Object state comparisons
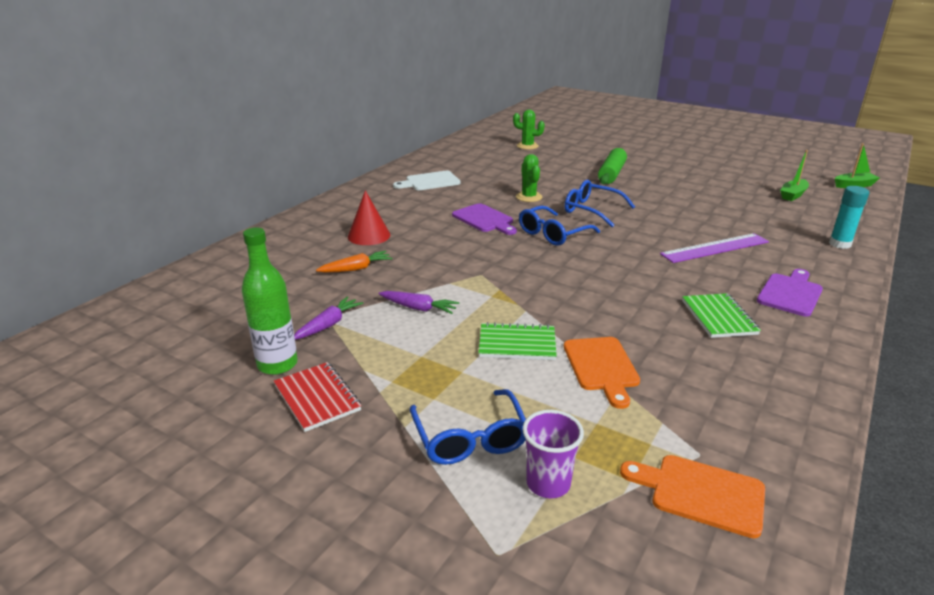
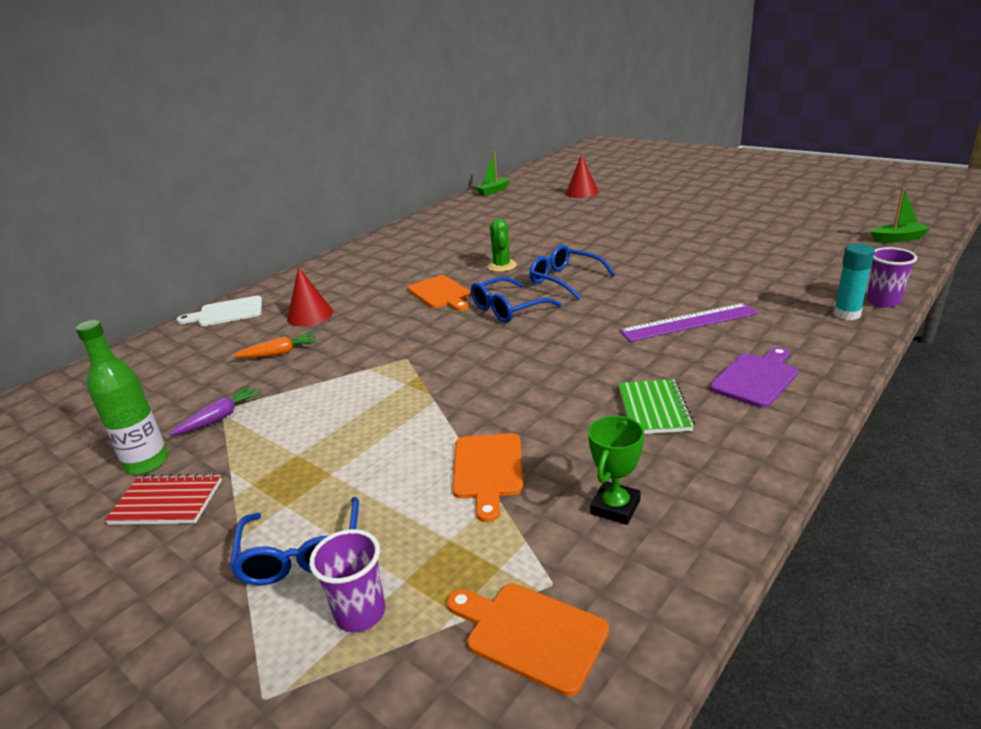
camera: 10 degrees right, 0 degrees up
(317, 398) = (167, 502): red notebook -> red notebook turned 60 degrees counterclockwise
(418, 308) = (321, 398): purple carrot -> none
(430, 181) = (403, 252): white cutting board -> white cutting board (227, 312)
(484, 219) = (441, 294): purple cutting board -> orange cutting board
(517, 344) = (406, 441): green notebook -> none
(527, 146) = (528, 206): green cactus -> none
(570, 136) = (582, 192): none -> red cone
(612, 174) = (608, 235): green rolling pin -> none
(723, 394) = (615, 507): none -> green trophy
(793, 195) = (814, 253): green boat -> green boat (493, 191)
(863, 235) = (883, 302): none -> purple cup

# ACTION ITEM
Your task is to write out, exactly, the line that holds "(317, 398) = (167, 502): red" and every line after it until the records end.

# TASK ANSWER
(317, 398) = (167, 502): red notebook -> red notebook turned 60 degrees counterclockwise
(418, 308) = (321, 398): purple carrot -> none
(430, 181) = (403, 252): white cutting board -> white cutting board (227, 312)
(484, 219) = (441, 294): purple cutting board -> orange cutting board
(517, 344) = (406, 441): green notebook -> none
(527, 146) = (528, 206): green cactus -> none
(570, 136) = (582, 192): none -> red cone
(612, 174) = (608, 235): green rolling pin -> none
(723, 394) = (615, 507): none -> green trophy
(793, 195) = (814, 253): green boat -> green boat (493, 191)
(863, 235) = (883, 302): none -> purple cup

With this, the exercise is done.